- **Work request**:
Each line of the listing that contains the word "MATRIX" is to be copied.

- **Given entries**:
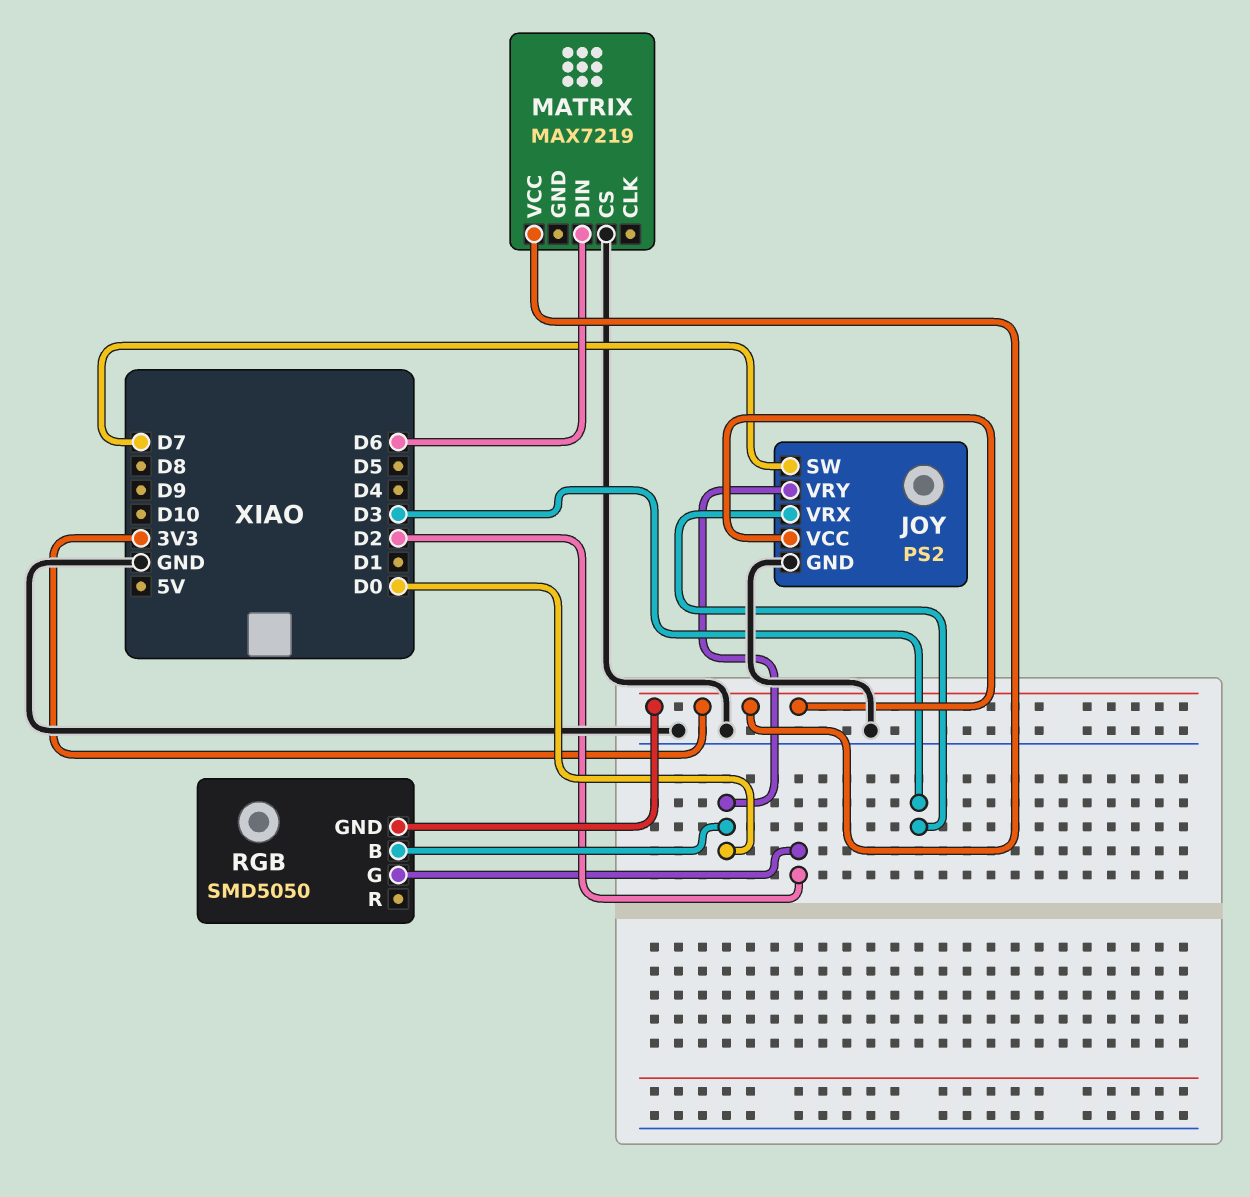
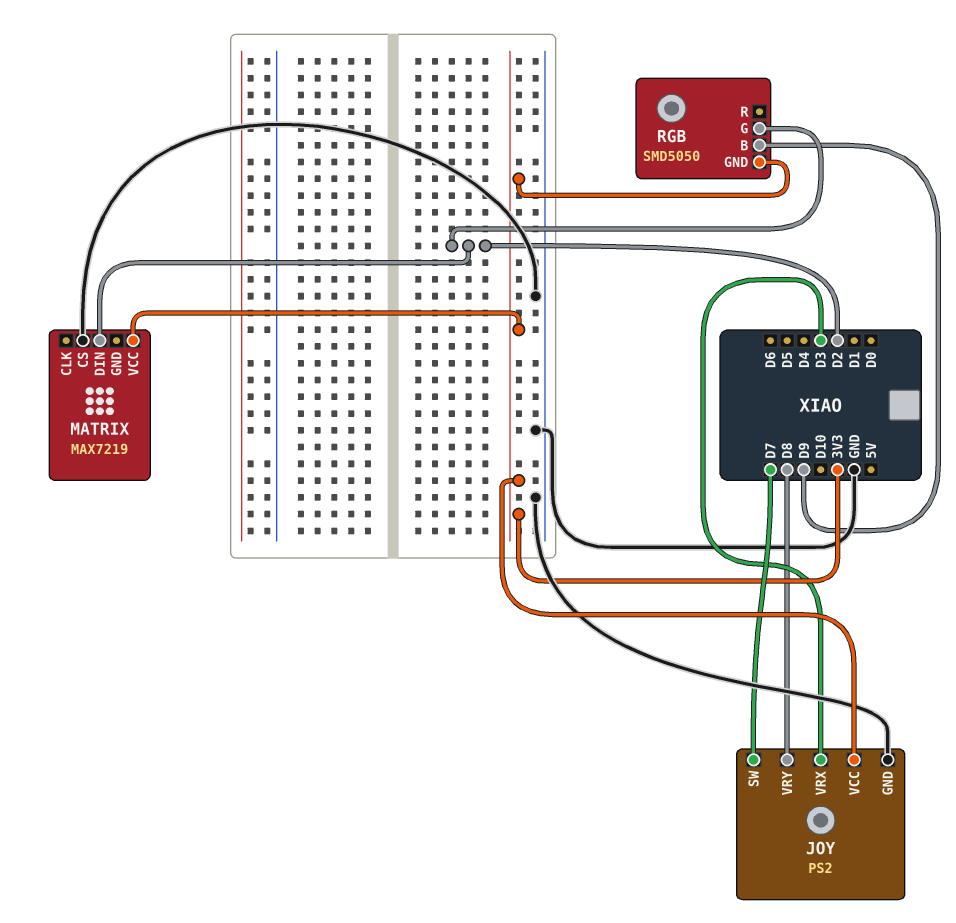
JOY pin VRY: D0 -> D8
MATRIX pin DIN: D6 -> D2
RGB pin B: D0 -> D9

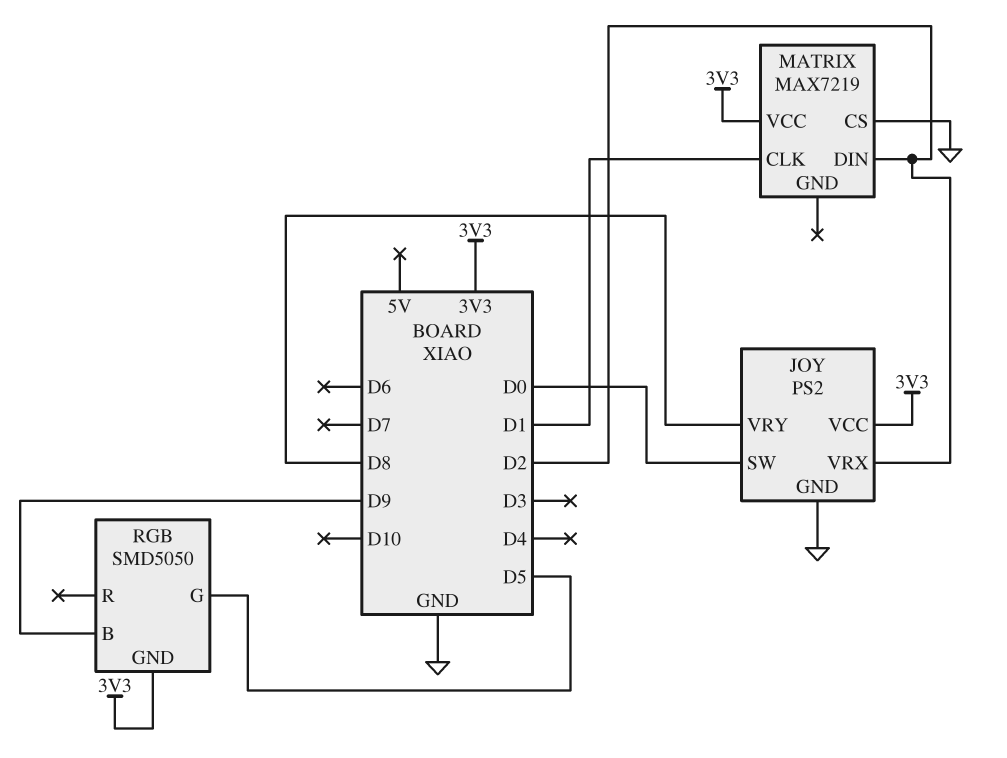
JOY pin SW: D7 -> D0
JOY pin VRX: D3 -> D2
MATRIX pin CLK: none -> D1
RGB pin G: D2 -> D5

- **Exercise result**:
MATRIX pin DIN: D6 -> D2
MATRIX pin CLK: none -> D1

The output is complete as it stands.